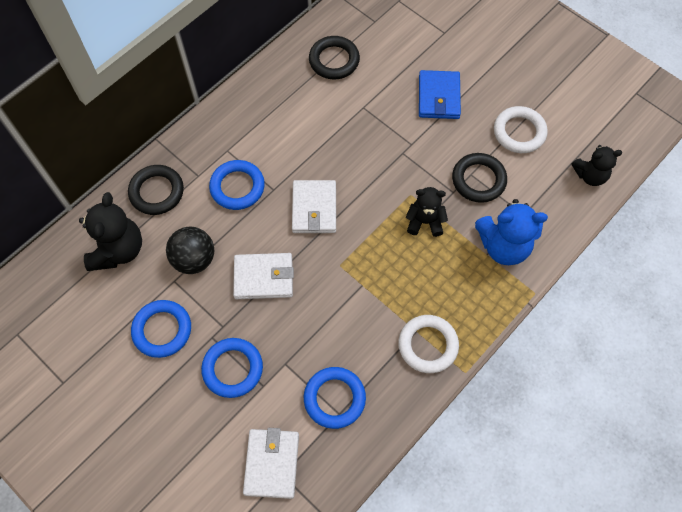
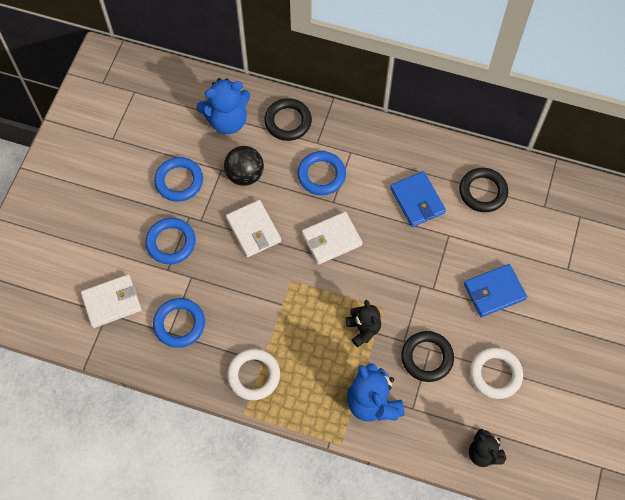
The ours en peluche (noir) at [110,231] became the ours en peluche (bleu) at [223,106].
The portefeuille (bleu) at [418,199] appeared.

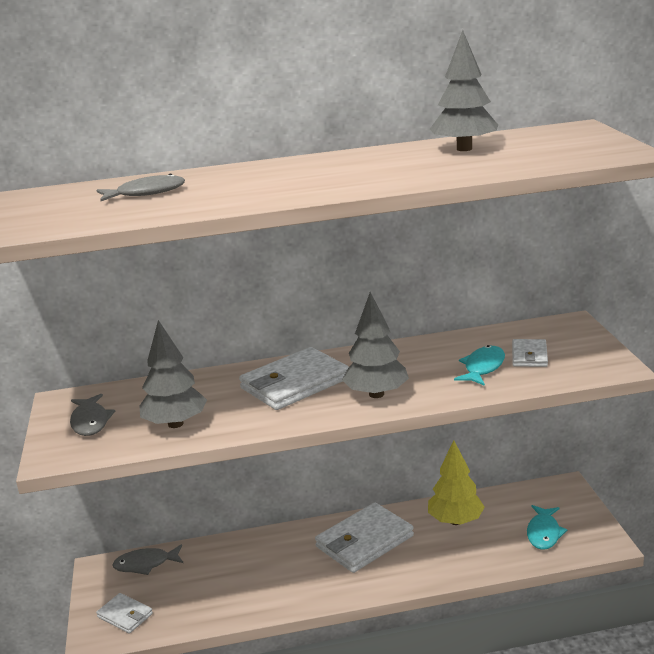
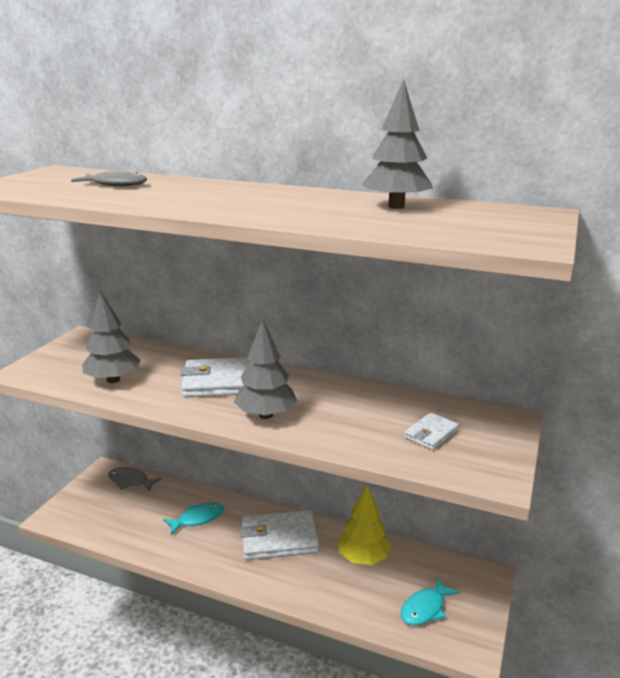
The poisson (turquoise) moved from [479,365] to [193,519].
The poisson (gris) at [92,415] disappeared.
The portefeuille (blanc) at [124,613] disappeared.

- _Problem to solve_
Return the entries above exactly as they appear. Pictures should not be copied.

- _Solution_
The ours en peluche (noir) at [110,231] became the ours en peluche (bleu) at [223,106].
The portefeuille (bleu) at [418,199] appeared.

The poisson (turquoise) moved from [479,365] to [193,519].
The poisson (gris) at [92,415] disappeared.
The portefeuille (blanc) at [124,613] disappeared.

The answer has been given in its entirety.